* WHAT THE EXERCISE ASKS
The answer must be every line below that holds the word "resize".

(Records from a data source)

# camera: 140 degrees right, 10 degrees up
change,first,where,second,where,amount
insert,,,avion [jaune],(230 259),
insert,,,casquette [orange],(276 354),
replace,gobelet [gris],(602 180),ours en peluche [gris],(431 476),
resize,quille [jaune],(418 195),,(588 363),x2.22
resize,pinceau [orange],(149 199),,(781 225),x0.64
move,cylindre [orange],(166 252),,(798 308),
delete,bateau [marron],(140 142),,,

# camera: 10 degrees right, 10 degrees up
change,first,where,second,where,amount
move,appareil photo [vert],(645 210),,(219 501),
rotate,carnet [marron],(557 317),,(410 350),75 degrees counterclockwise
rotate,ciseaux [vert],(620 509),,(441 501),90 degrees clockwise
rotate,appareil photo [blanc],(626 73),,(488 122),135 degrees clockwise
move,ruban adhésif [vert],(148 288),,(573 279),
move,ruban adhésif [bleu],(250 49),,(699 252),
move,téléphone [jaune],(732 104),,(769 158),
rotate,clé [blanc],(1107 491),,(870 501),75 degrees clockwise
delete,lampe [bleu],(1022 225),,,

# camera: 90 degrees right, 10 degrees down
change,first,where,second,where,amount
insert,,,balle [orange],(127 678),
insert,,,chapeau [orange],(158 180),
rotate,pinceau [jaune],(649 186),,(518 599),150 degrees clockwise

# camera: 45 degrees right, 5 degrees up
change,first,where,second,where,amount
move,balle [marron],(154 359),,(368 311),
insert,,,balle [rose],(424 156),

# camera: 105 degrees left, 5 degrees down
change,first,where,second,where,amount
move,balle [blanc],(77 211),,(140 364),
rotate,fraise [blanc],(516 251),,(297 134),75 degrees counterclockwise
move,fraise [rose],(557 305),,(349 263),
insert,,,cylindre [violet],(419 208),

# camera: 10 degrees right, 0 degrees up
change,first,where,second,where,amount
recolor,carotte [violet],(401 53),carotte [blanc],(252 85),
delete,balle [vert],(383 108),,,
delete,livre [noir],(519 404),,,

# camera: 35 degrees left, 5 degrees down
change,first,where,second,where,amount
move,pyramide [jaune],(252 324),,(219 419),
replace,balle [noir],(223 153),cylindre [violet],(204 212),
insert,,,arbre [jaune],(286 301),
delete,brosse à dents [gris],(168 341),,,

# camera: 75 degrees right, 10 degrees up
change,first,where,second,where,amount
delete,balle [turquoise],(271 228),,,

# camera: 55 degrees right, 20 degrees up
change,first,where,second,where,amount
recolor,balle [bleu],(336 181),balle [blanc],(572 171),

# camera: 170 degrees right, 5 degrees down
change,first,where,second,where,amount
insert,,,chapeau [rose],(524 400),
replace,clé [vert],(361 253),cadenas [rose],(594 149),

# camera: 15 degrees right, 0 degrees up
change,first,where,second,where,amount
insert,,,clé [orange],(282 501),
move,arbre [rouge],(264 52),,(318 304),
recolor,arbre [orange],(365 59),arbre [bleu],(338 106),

* WRITTEN RESPONSE
resize,quille [jaune],(418 195),,(588 363),x2.22
resize,pinceau [orange],(149 199),,(781 225),x0.64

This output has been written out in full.